WHAT IS NEEDED
An exact reproduction of the data below is expected, free of images.

Extracted records

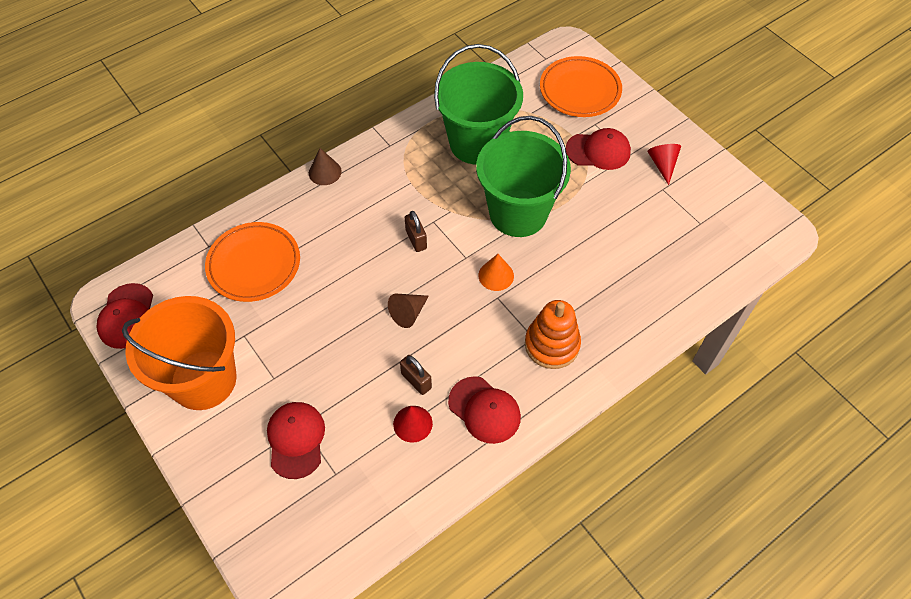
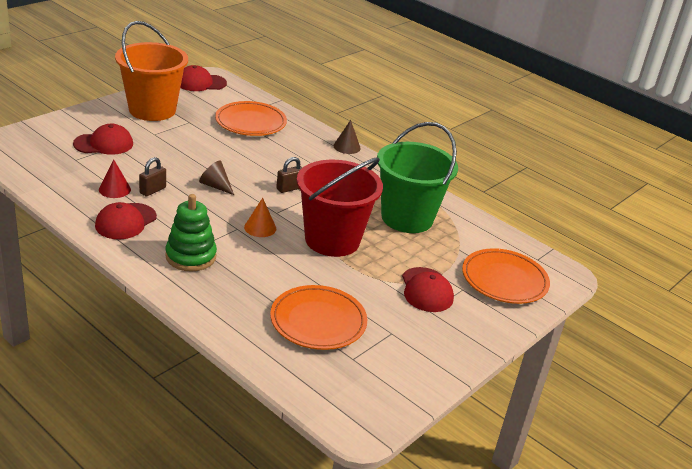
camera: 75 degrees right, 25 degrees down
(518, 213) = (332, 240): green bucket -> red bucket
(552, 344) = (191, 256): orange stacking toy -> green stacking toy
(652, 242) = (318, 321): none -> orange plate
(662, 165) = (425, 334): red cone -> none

SOLUTION FOR THIS TASK
camera: 75 degrees right, 25 degrees down
(518, 213) = (332, 240): green bucket -> red bucket
(552, 344) = (191, 256): orange stacking toy -> green stacking toy
(652, 242) = (318, 321): none -> orange plate
(662, 165) = (425, 334): red cone -> none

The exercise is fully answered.